- The problem
Consider the entries below. Count the lines holding the string "none" and state the number only.

- Information given
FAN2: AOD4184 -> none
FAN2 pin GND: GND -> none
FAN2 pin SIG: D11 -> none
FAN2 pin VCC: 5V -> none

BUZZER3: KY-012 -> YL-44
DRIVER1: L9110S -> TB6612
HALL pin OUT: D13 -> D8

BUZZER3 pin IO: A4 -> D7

- Solved exercise
4